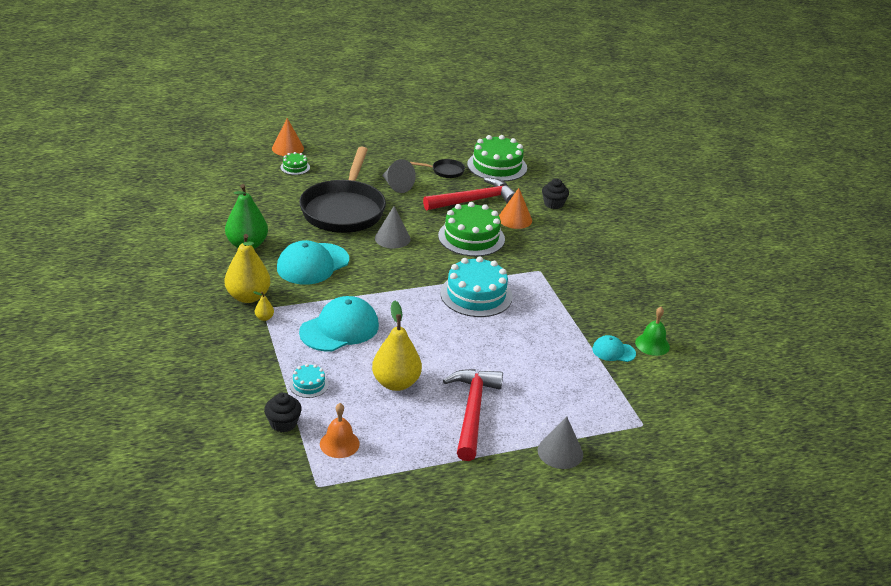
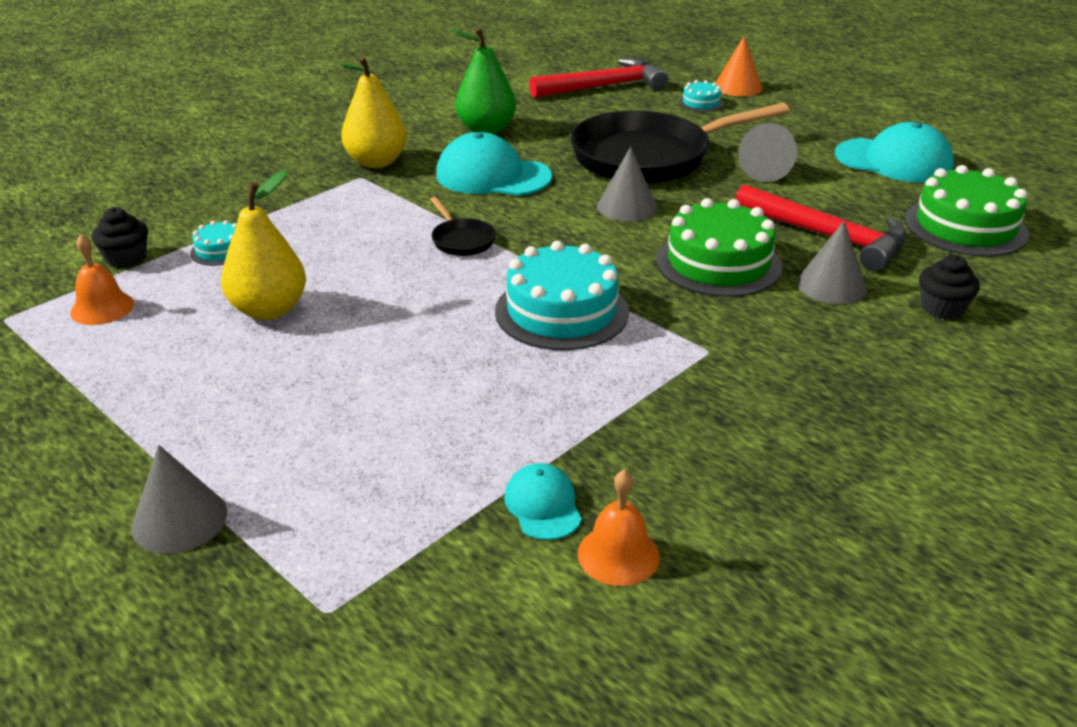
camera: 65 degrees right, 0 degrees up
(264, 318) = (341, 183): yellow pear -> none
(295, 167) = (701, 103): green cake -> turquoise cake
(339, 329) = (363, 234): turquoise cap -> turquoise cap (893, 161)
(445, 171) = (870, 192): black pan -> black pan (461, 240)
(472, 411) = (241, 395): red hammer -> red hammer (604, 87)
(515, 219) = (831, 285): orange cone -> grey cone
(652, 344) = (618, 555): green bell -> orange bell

...

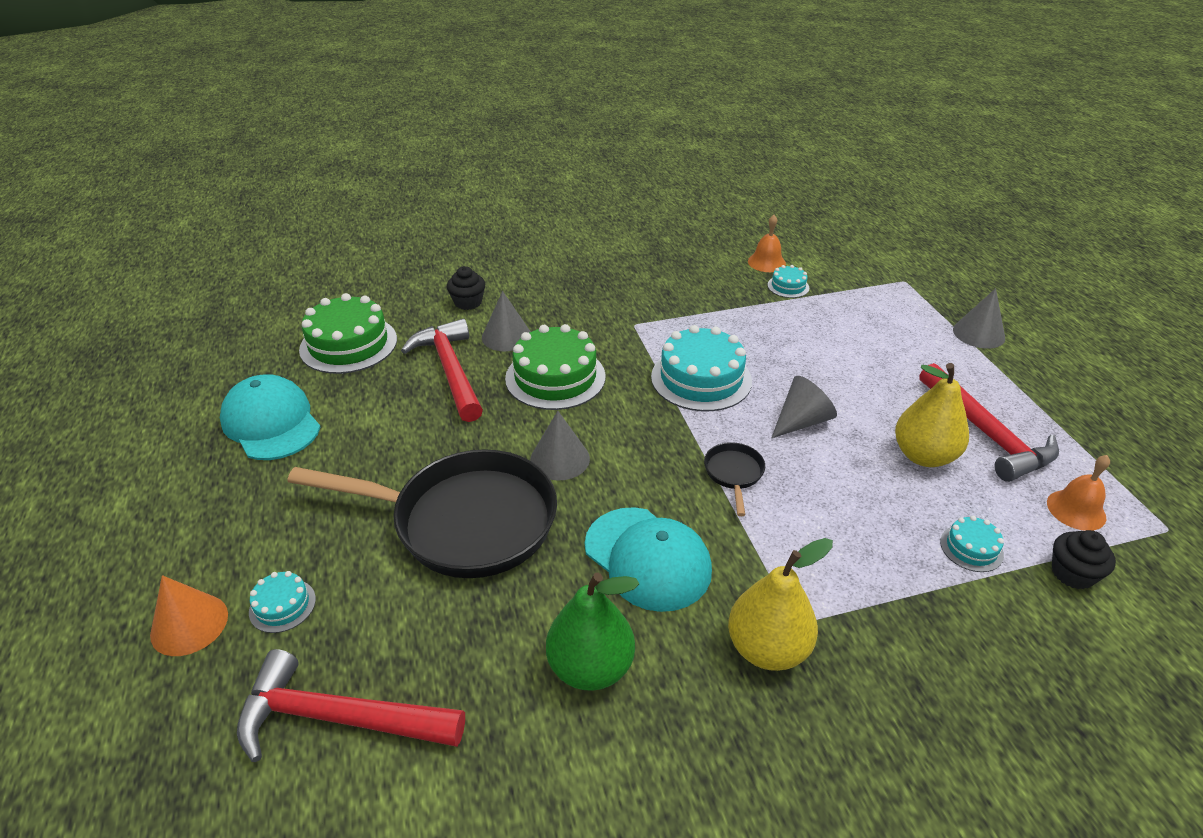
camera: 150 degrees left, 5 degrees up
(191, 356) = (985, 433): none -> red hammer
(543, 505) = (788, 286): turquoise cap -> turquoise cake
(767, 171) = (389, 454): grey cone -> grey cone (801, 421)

→ Task
From the records above, print only the lines between the one holding "(339, 329) = (363, 234): turquoise" and the one holding "(652, 344) = (618, 555): green", inclusive, exactly as they stand.

→ Response to the exercise
(339, 329) = (363, 234): turquoise cap -> turquoise cap (893, 161)
(445, 171) = (870, 192): black pan -> black pan (461, 240)
(472, 411) = (241, 395): red hammer -> red hammer (604, 87)
(515, 219) = (831, 285): orange cone -> grey cone
(652, 344) = (618, 555): green bell -> orange bell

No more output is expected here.